──────── RAW DATA

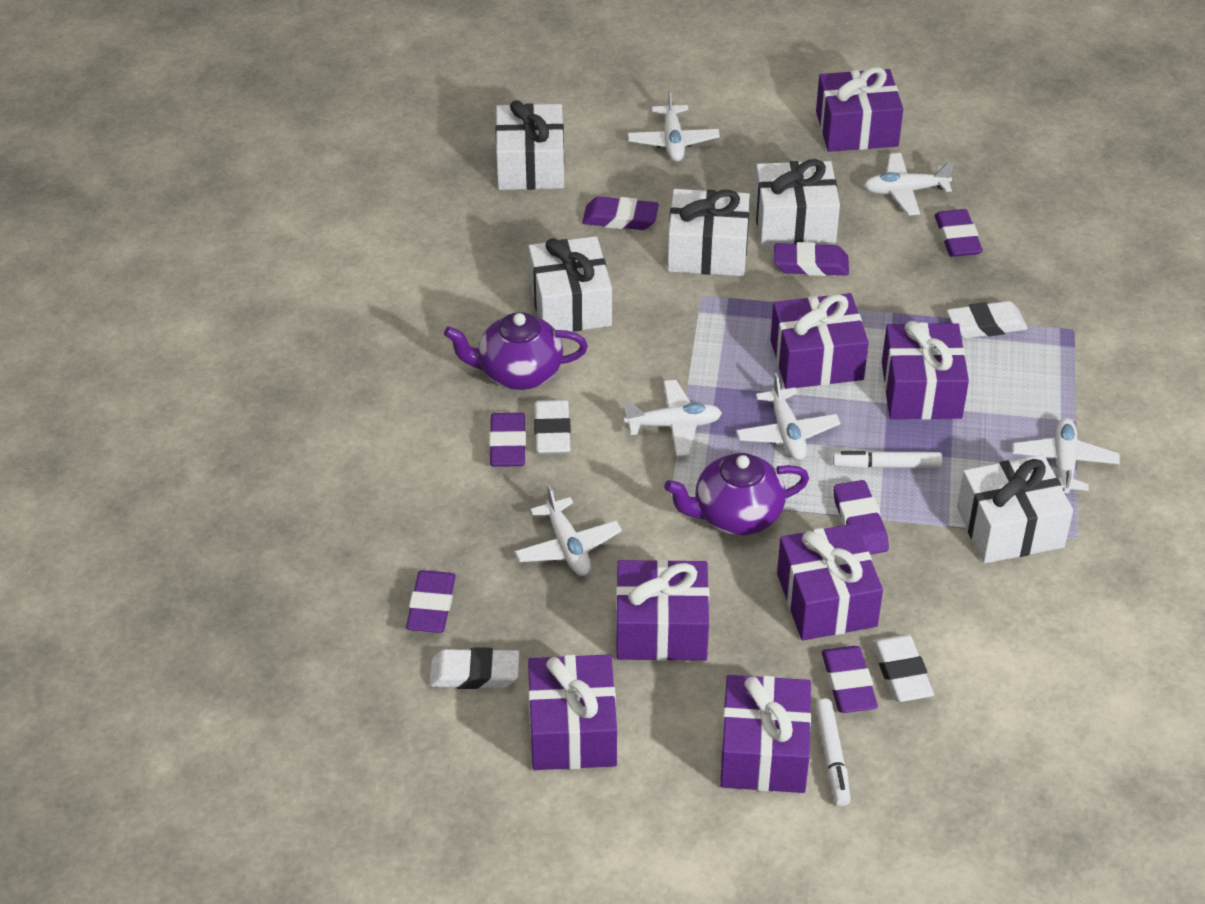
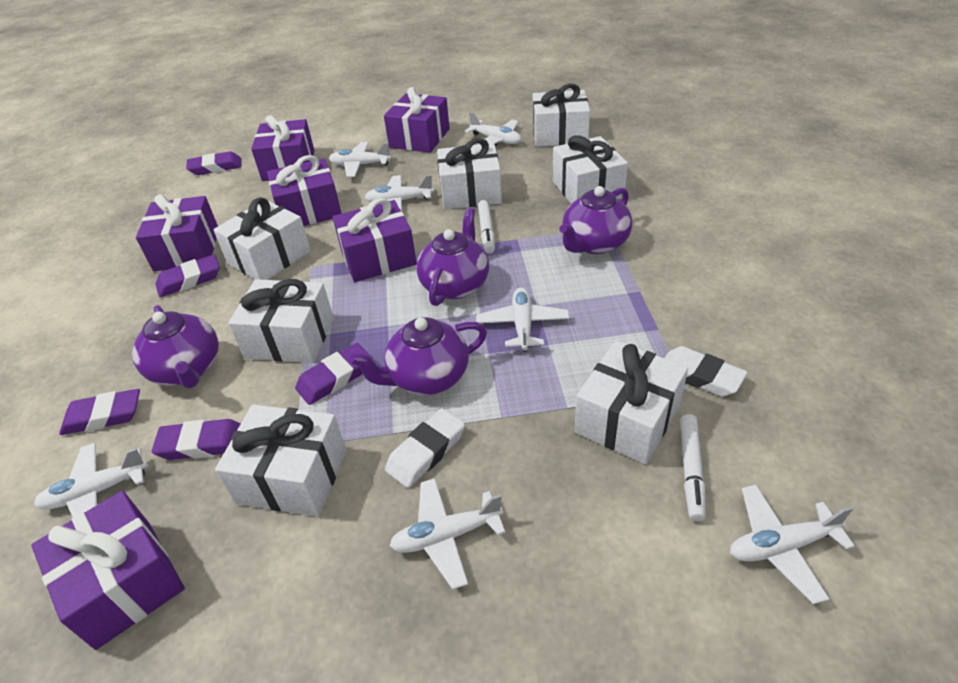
purple eraser: 7 -> 5
purple gift: 7 -> 6
purple teapot: 2 -> 4
white eraser: 4 -> 2
white gift: 5 -> 7
white plane: 6 -> 7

────────────────

**WHAT IS BEING ASKED:**
List every line above that contains the word "white".

**SOLUTION:**
white eraser: 4 -> 2
white gift: 5 -> 7
white plane: 6 -> 7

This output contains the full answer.